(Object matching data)

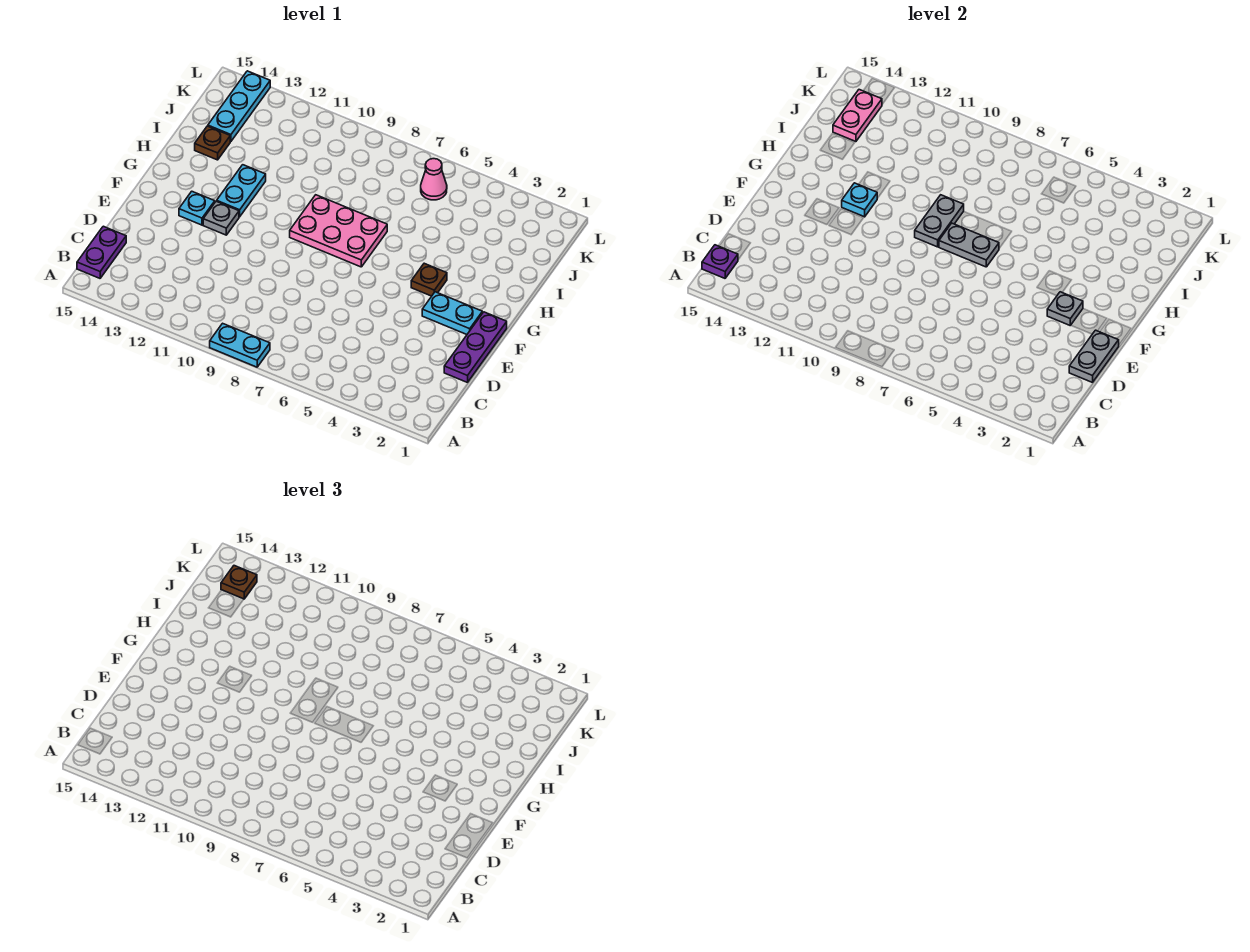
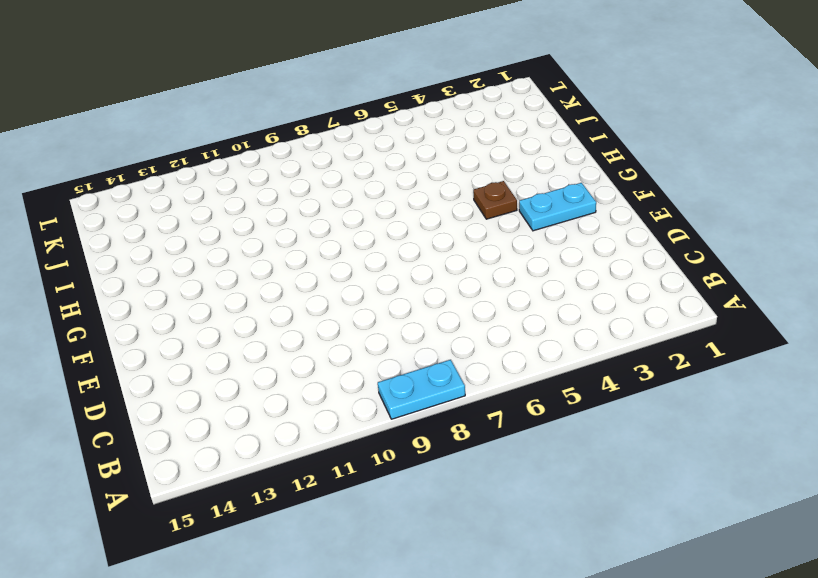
none -> purple plate B15:C15 level 1
none -> purple plate D1:F1 level 1
none -> grey plate F12 level 1

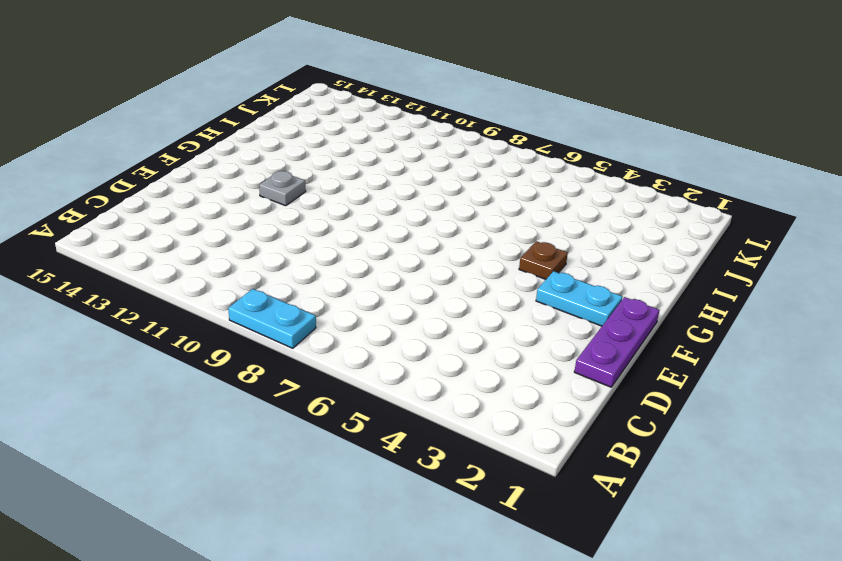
none -> purple plate B15:C15 level 1
none -> cyan plate F13 level 1
none -> pink plate G7:H9 level 1

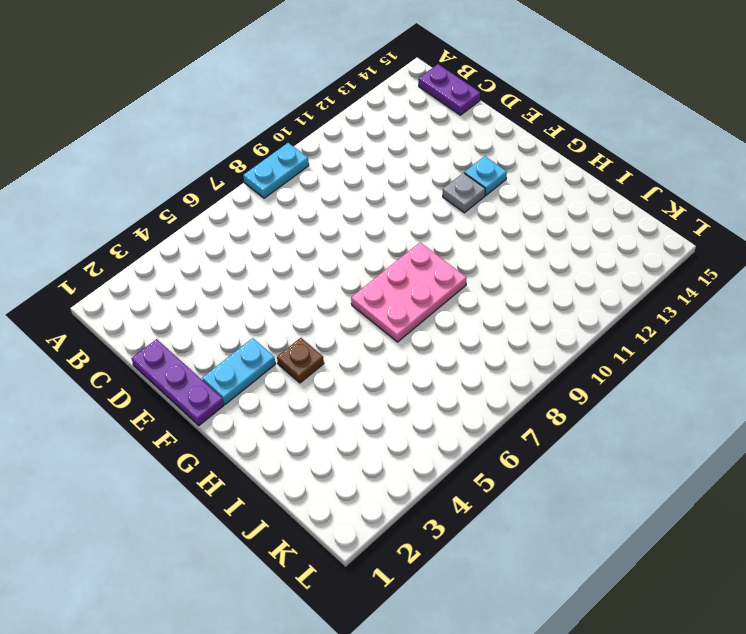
none -> cyan plate G12:H12 level 1
none -> brown plate I14 level 1
none -> cyan plate J14:L14 level 1

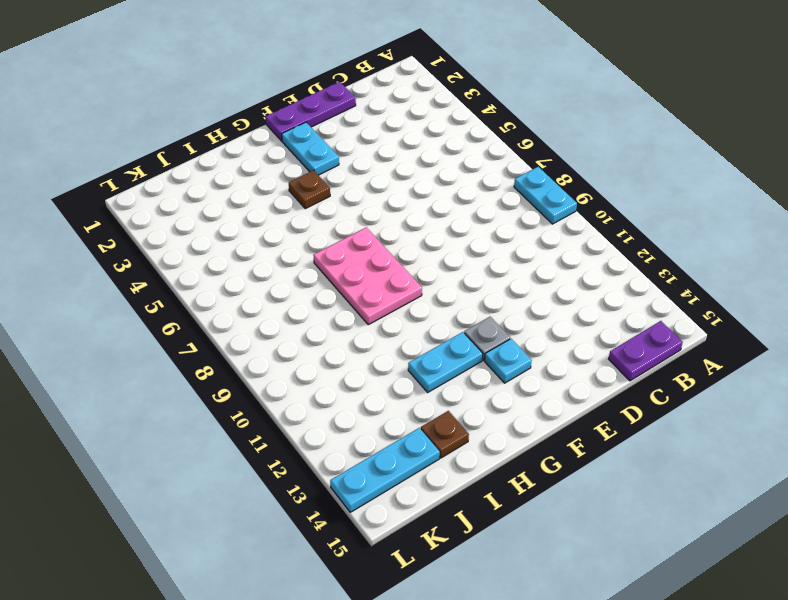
none -> pink cone K6 level 1
none -> purple plate B15 level 2
none -> grey plate D1:E1 level 2

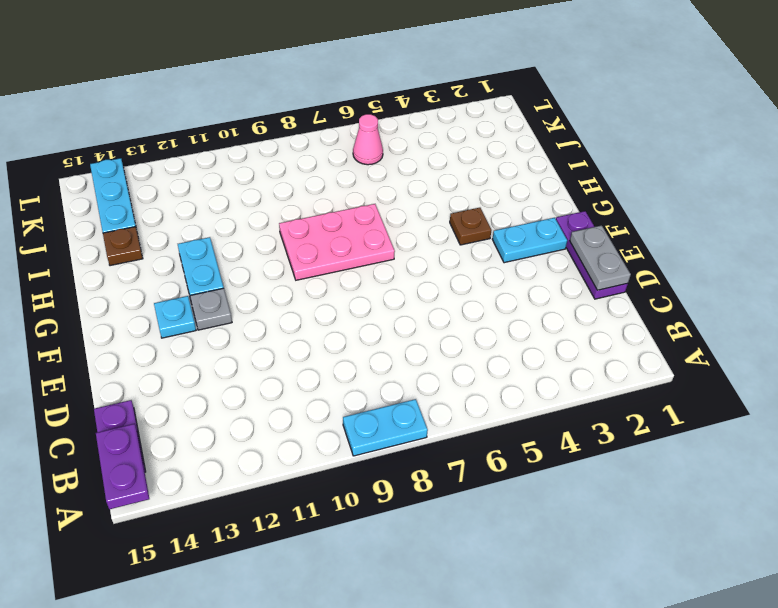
purple plate A15:B15 level 2 -> purple plate B15 level 2
none -> grey plate F3 level 2
none -> grey plate G7:G8 level 2
none -> grey plate G9:H9 level 2

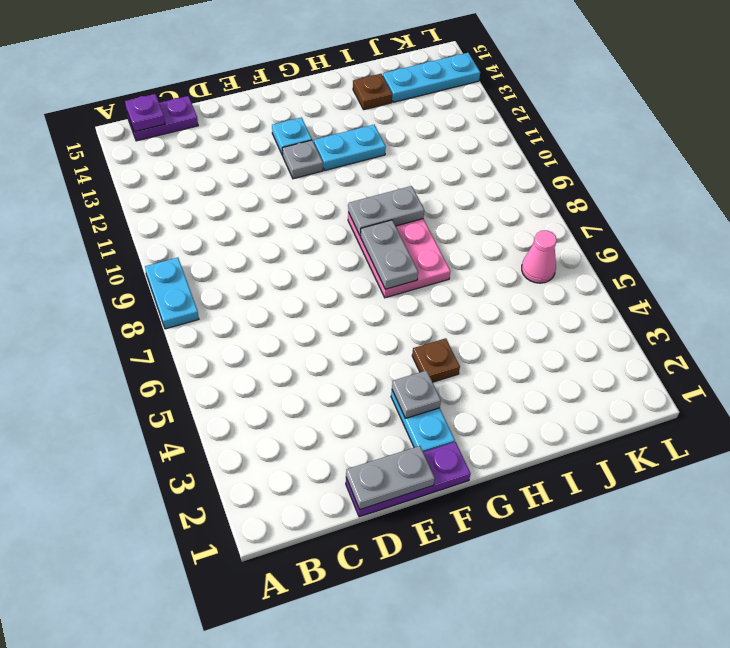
none -> cyan plate G12 level 2
none -> pink plate J14:K14 level 2
none -> brown plate K14 level 3

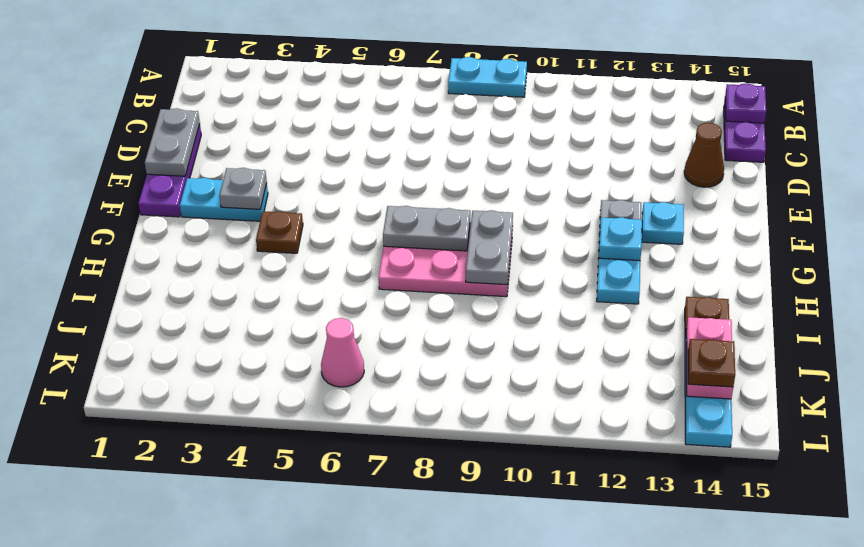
brown cone D14 level 1 -> none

Problem statement — From the entries, copy every line in which the string "pink" can be found.

Task result —
none -> pink plate G7:H9 level 1
none -> pink cone K6 level 1
none -> pink plate J14:K14 level 2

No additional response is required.